▼

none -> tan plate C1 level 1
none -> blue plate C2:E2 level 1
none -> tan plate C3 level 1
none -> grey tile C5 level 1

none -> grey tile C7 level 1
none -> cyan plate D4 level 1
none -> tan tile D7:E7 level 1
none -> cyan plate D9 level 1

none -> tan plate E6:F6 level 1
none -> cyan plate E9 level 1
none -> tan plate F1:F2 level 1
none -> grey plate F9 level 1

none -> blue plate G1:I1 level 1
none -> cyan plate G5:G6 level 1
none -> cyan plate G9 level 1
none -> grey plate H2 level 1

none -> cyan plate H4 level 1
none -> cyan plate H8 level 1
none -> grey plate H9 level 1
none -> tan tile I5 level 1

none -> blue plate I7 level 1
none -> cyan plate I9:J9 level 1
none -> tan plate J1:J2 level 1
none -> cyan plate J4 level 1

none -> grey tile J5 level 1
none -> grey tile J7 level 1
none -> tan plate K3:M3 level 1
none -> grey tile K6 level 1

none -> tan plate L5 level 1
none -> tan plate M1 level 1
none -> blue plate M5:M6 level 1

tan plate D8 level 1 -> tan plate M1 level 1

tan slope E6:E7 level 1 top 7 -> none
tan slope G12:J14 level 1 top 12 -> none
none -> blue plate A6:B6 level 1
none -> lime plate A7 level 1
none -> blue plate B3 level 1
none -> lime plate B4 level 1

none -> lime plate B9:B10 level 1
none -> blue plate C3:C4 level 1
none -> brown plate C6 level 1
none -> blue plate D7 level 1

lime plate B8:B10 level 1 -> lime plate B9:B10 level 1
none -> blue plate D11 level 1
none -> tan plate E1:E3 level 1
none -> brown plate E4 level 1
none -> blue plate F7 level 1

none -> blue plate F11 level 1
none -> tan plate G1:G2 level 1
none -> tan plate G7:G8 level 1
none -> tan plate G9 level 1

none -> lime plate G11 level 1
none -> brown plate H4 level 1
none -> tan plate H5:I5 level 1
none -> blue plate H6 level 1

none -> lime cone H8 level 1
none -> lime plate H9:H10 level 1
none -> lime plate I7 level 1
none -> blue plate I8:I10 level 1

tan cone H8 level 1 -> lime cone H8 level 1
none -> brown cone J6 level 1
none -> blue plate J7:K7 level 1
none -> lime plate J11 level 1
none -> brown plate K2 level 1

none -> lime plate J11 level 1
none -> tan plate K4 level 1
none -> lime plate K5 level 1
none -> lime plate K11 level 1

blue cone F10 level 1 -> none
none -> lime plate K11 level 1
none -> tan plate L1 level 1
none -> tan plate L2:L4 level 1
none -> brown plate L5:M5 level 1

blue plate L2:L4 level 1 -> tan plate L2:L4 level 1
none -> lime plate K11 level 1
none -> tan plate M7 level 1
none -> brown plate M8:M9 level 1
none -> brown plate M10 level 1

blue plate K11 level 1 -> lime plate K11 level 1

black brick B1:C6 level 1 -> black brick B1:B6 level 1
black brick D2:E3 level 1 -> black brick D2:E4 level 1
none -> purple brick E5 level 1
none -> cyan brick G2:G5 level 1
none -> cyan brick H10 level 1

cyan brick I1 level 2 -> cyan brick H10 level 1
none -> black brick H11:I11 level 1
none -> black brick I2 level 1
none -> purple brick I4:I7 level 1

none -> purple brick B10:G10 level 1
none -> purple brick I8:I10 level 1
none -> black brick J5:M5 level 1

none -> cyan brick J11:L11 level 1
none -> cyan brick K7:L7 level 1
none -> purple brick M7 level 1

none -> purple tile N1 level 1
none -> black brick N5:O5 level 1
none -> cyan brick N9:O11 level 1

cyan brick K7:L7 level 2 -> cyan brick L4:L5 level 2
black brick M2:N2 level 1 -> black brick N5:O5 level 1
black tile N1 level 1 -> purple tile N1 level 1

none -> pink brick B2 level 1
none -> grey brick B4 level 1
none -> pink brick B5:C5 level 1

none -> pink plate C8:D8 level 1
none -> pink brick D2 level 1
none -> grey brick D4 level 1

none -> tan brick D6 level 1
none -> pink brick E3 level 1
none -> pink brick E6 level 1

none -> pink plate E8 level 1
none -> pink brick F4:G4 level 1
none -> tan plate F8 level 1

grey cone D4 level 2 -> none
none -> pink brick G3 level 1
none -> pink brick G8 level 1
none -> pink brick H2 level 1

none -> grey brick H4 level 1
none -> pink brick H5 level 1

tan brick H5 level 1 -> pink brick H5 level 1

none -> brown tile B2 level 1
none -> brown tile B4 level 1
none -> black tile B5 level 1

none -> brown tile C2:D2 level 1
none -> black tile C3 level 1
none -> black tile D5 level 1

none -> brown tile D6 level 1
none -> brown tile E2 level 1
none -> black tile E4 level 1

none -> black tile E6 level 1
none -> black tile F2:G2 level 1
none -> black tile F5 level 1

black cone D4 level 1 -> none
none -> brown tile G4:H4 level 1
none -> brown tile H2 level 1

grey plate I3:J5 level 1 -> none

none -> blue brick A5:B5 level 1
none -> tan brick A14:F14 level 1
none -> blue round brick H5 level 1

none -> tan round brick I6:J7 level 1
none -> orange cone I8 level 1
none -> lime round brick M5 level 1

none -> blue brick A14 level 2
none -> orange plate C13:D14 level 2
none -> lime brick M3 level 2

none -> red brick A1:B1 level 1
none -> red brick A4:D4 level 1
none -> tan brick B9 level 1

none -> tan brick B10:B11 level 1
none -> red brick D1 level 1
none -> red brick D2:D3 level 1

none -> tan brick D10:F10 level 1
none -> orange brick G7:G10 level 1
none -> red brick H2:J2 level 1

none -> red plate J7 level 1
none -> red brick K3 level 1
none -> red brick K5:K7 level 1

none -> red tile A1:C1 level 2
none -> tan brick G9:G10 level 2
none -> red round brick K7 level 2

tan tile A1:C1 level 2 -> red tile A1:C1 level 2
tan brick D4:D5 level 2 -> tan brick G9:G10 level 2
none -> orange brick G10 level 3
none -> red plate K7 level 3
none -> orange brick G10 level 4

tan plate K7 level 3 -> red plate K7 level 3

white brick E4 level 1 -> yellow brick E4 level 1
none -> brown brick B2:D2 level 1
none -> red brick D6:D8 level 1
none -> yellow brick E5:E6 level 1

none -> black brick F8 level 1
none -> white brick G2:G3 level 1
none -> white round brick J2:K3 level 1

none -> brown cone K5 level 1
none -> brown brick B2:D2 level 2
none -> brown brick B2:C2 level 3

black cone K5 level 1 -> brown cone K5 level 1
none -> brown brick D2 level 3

▲

§ EXERCISE DETAILS
Scan the records above for the lines holding "none -> lime round brick M5 level 1" and "none -> tan brick B10:B11 level 1". Transcribe those two and every line between them word for word, and no others.

§ FINISHED EXERCISE
none -> lime round brick M5 level 1

none -> blue brick A14 level 2
none -> orange plate C13:D14 level 2
none -> lime brick M3 level 2

none -> red brick A1:B1 level 1
none -> red brick A4:D4 level 1
none -> tan brick B9 level 1

none -> tan brick B10:B11 level 1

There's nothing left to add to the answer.